Transcribe, word for word and without additions, each line below from the one containing "(404, 184) = (438, 84): white phone -> none" through the one containing "(693, 325) = (647, 240): white pencil -> none", both ends included.
** Opening Material for this exercise block **
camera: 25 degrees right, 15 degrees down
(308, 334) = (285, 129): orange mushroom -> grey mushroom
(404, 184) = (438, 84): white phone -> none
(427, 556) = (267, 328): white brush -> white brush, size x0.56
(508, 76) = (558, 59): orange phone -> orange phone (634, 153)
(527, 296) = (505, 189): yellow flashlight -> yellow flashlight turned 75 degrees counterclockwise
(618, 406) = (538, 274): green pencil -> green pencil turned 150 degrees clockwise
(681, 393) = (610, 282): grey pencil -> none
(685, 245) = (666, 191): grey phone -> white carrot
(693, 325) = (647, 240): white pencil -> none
** Closing Material for this exercise block **
** Opening Material for this exercise block **
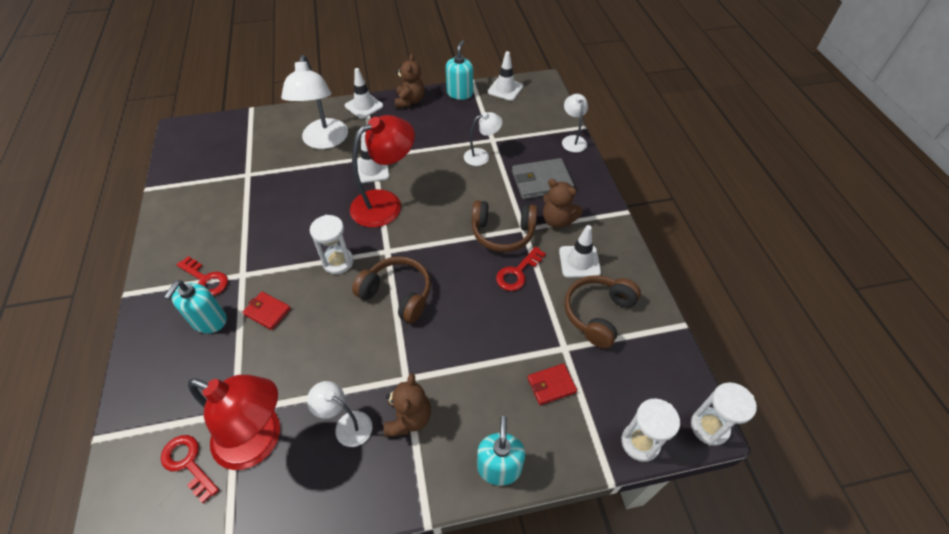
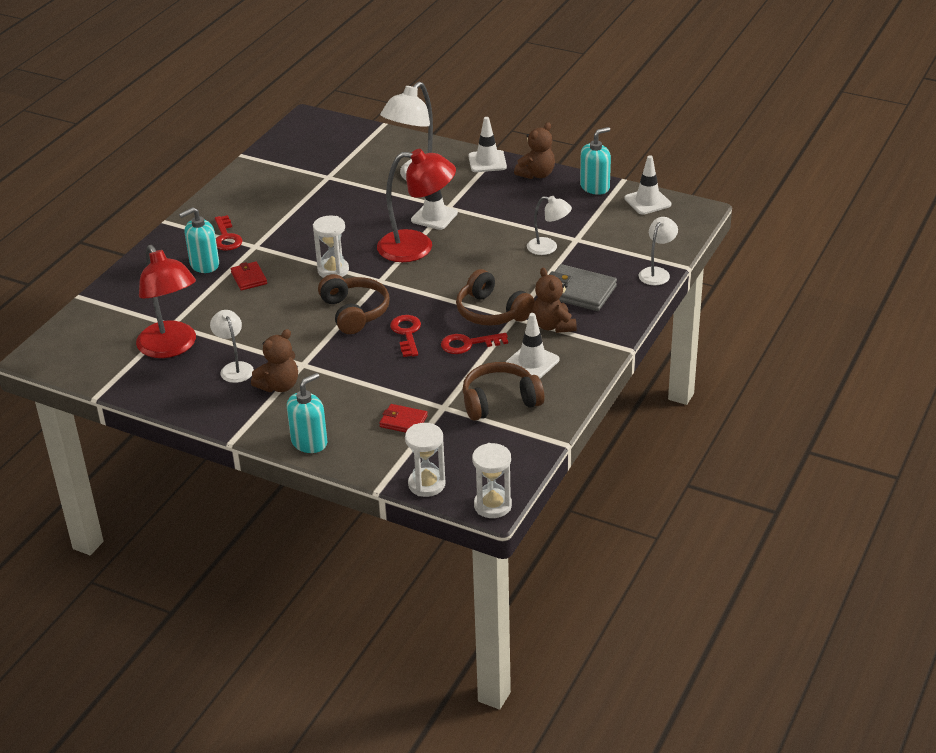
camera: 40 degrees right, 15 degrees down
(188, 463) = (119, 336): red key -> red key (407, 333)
** Closing Material for this exercise block **
> **Solved exercise**
(404, 184) = (438, 84): white phone -> none
(427, 556) = (267, 328): white brush -> white brush, size x0.56
(508, 76) = (558, 59): orange phone -> orange phone (634, 153)
(527, 296) = (505, 189): yellow flashlight -> yellow flashlight turned 75 degrees counterclockwise
(618, 406) = (538, 274): green pencil -> green pencil turned 150 degrees clockwise
(681, 393) = (610, 282): grey pencil -> none
(685, 245) = (666, 191): grey phone -> white carrot
(693, 325) = (647, 240): white pencil -> none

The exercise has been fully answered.